**What you are asked to do:**
Below are some records. Copy every line in them that holds "black".

**Records shown:**
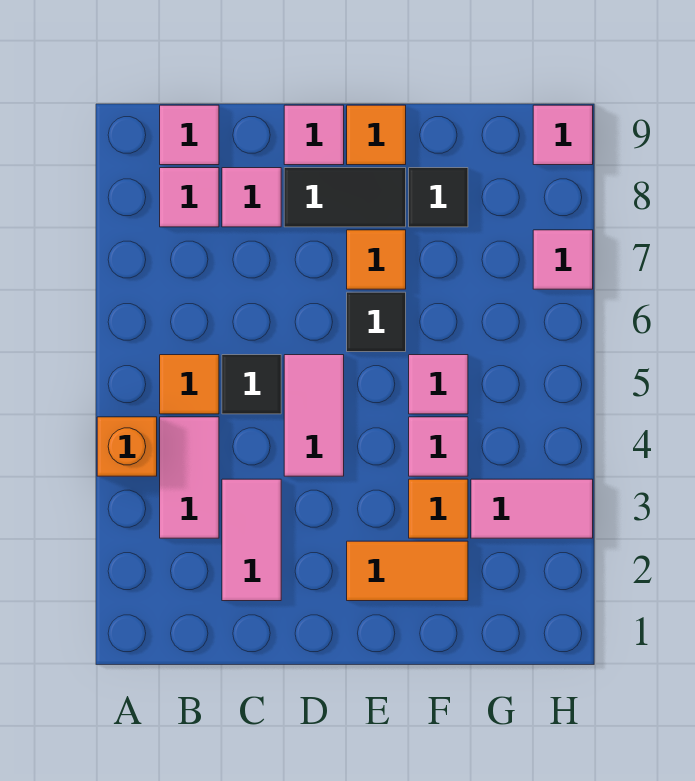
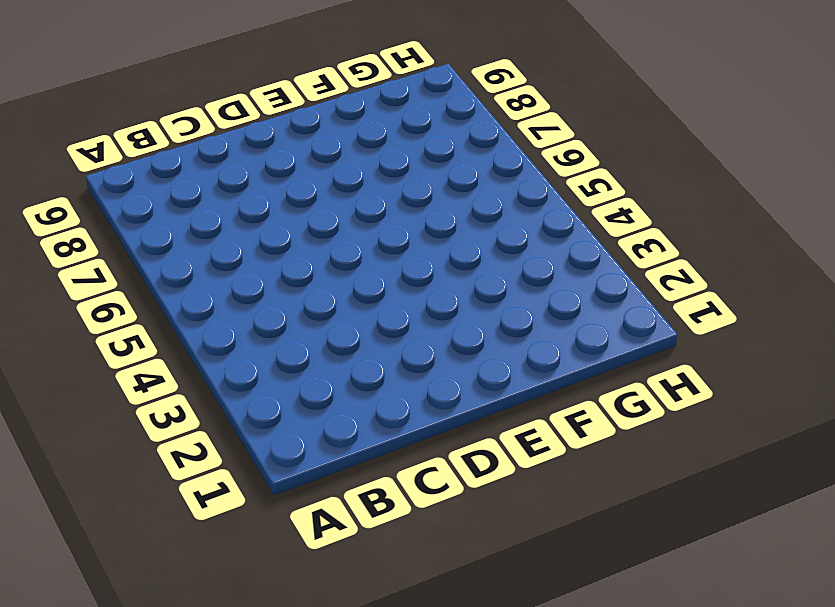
none -> orange brick A4 level 1
none -> pink tile B3:B4 level 1
none -> orange tile B5 level 1

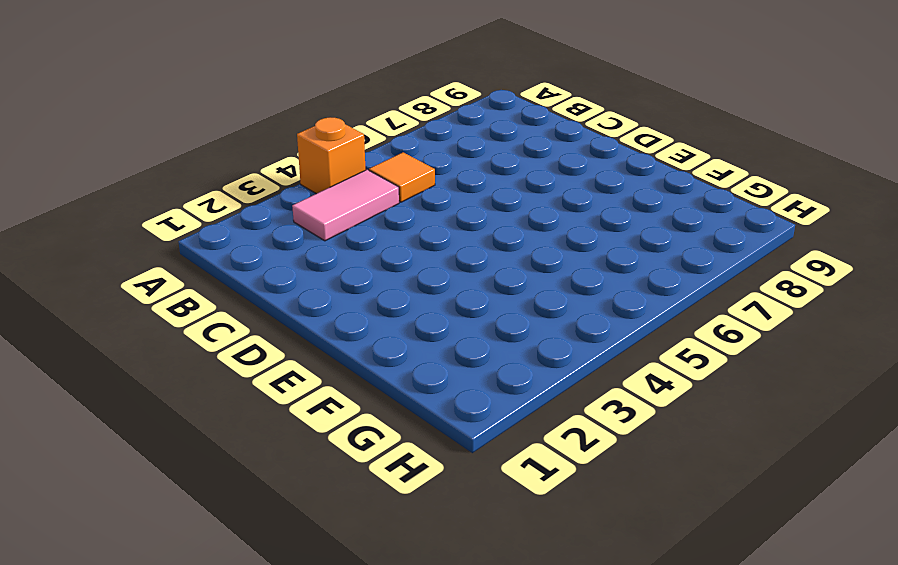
none -> pink tile B8 level 1
none -> pink tile B9 level 1
none -> pink tile C2:C3 level 1

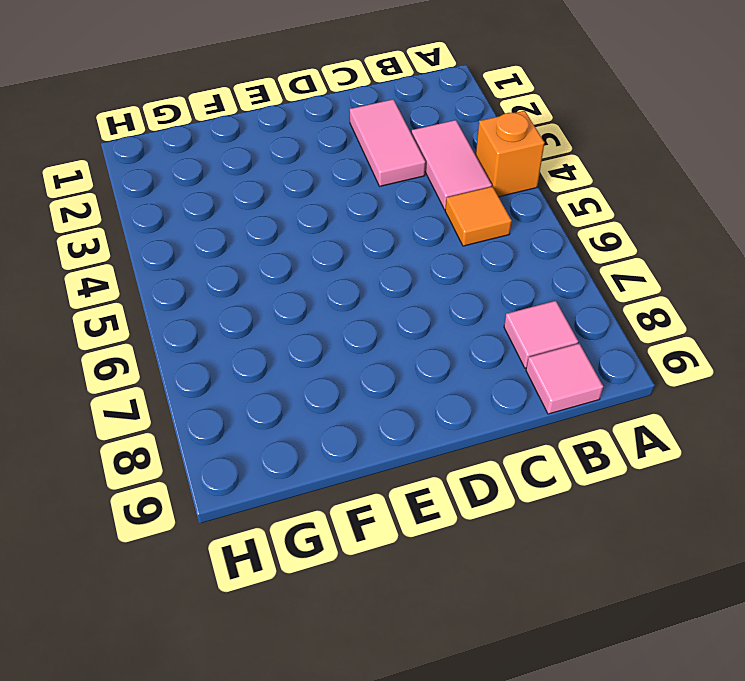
none -> black tile C5 level 1
none -> pink tile C8 level 1
none -> pink tile D4:D5 level 1

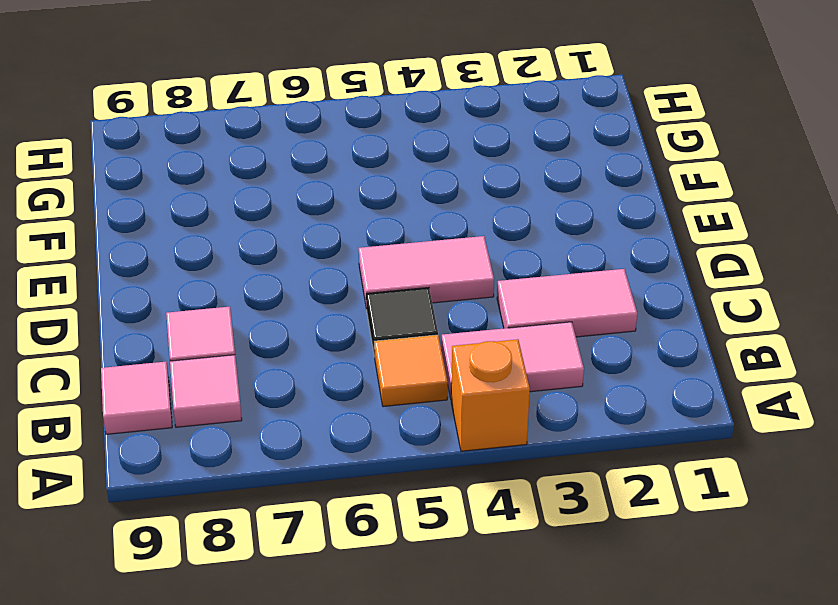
none -> black tile D8:E8 level 1
none -> pink tile D9 level 1
none -> orange tile E2:F2 level 1

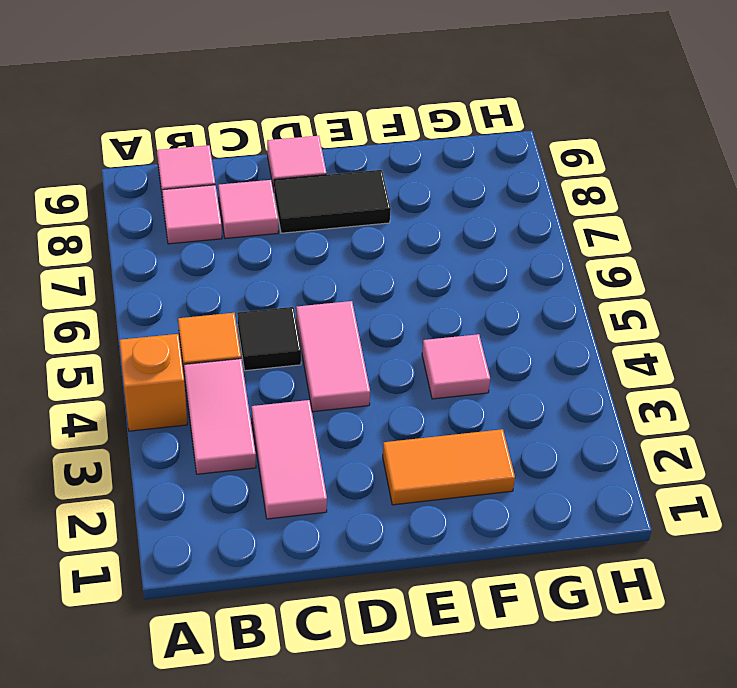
none -> black tile E6 level 1
none -> orange tile E7 level 1
none -> orange tile E9 level 1

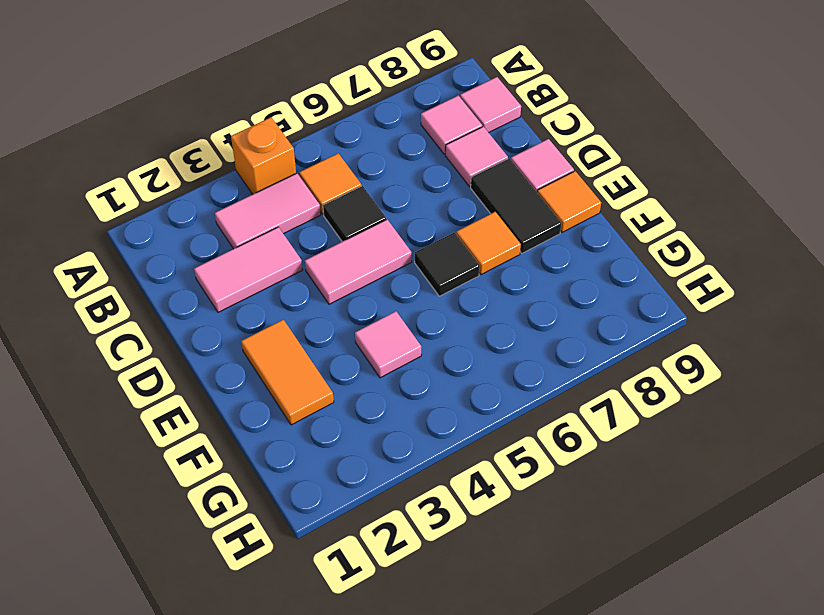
none -> orange tile F3 level 1
none -> pink tile F5 level 1
none -> black tile F8 level 1

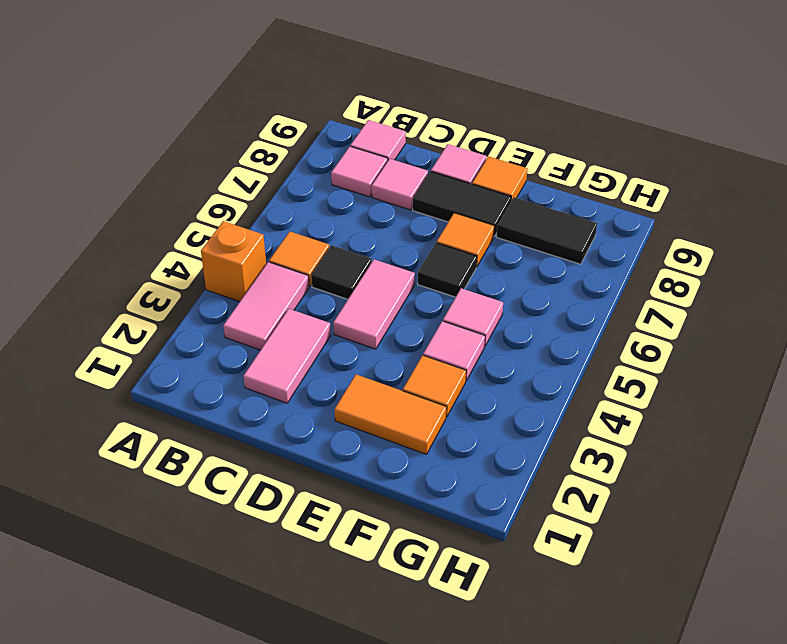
black tile F8:G8 level 1 -> black tile F8 level 1
none -> pink tile G3:H3 level 1
none -> pink tile H7 level 1
none -> pink tile H9 level 1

**Task solution:**
none -> black tile C5 level 1
none -> black tile D8:E8 level 1
none -> black tile E6 level 1
none -> black tile F8 level 1
black tile F8:G8 level 1 -> black tile F8 level 1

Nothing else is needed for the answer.